[RECORDS SUPPLIED Boundary: Start]

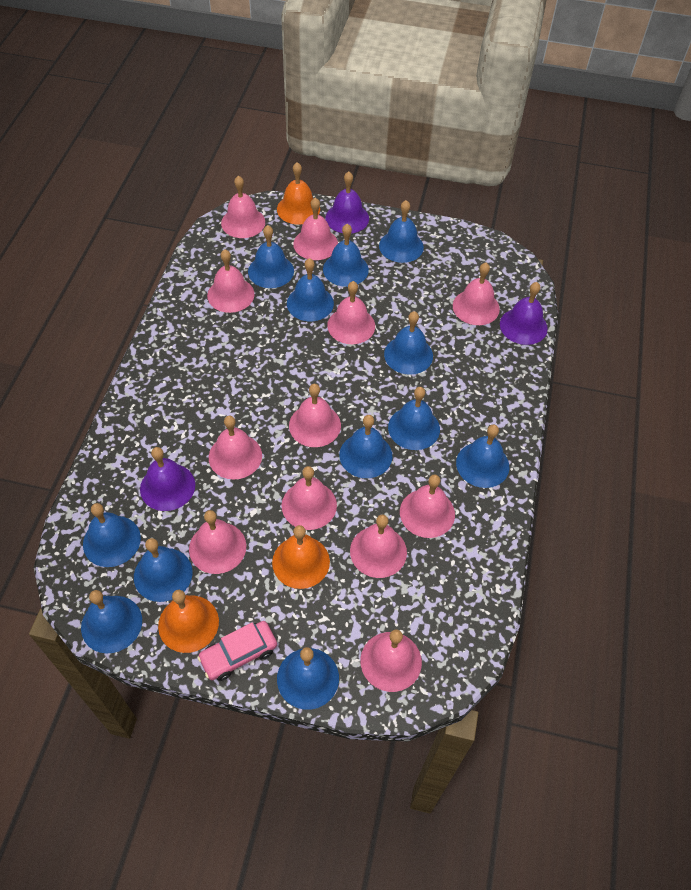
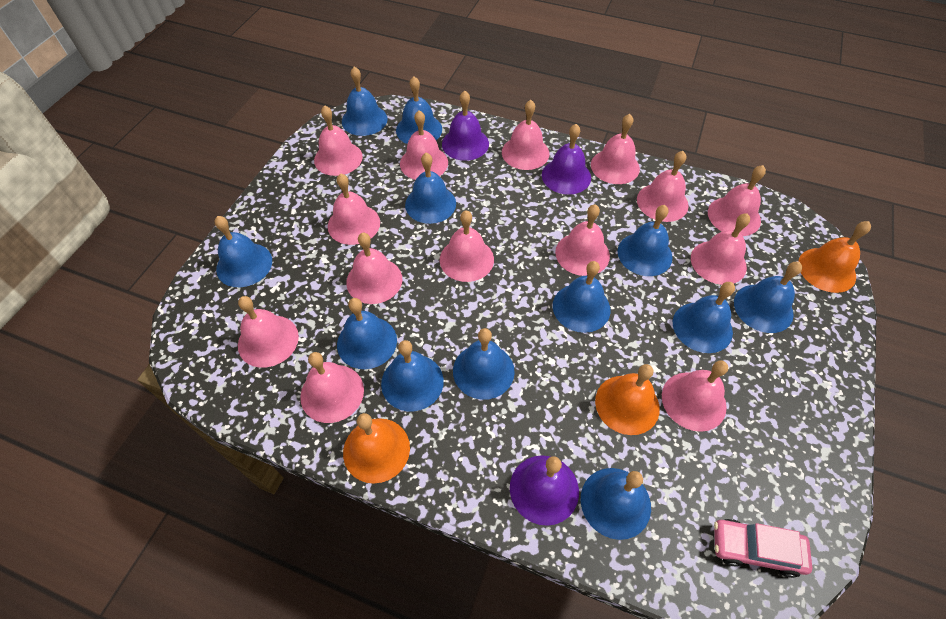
pink bell: 12 -> 14

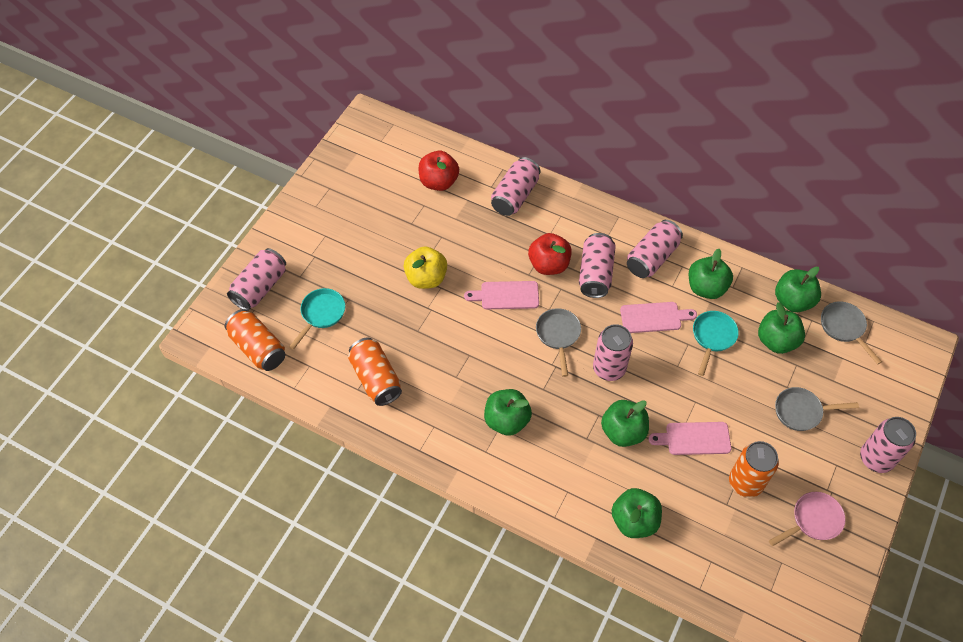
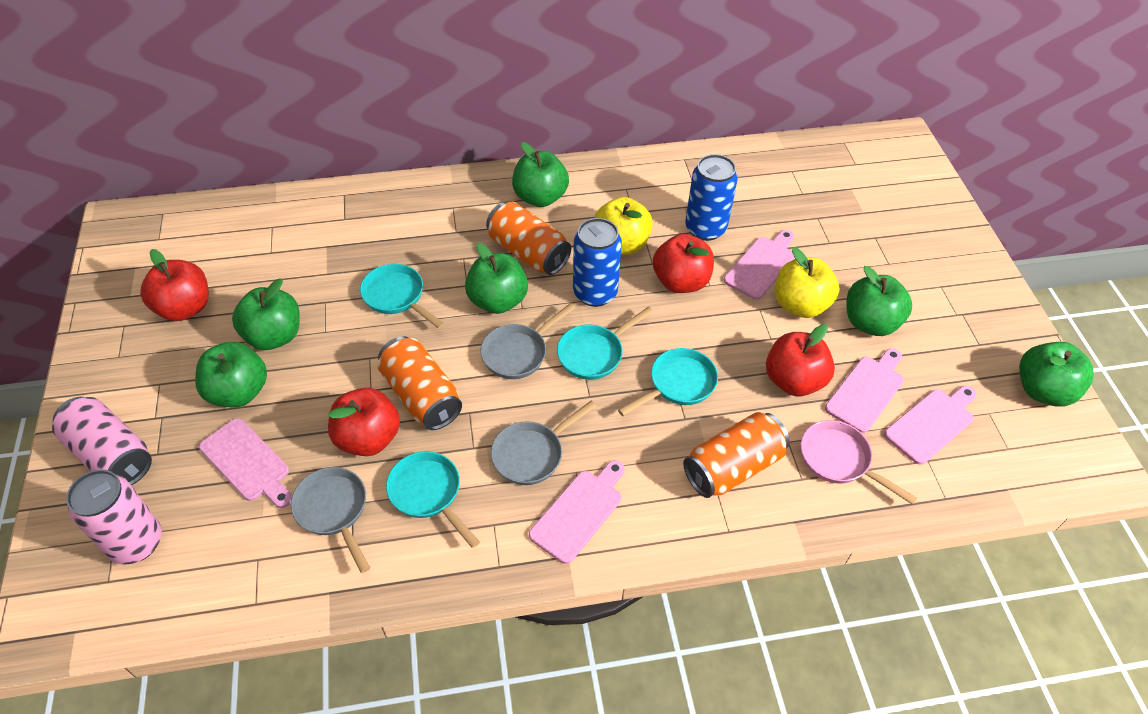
blue can: 0 -> 2
pink can: 6 -> 2
pink cutting board: 3 -> 5
red apple: 2 -> 4
turquoise pan: 2 -> 4
yellow apple: 1 -> 2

[RECORDS SUPPLIED Boundary: End]

BRIEF
From the entries above, copy out every line where the string "pink" appears.

EXPECTED OUTPUT
pink bell: 12 -> 14
pink can: 6 -> 2
pink cutting board: 3 -> 5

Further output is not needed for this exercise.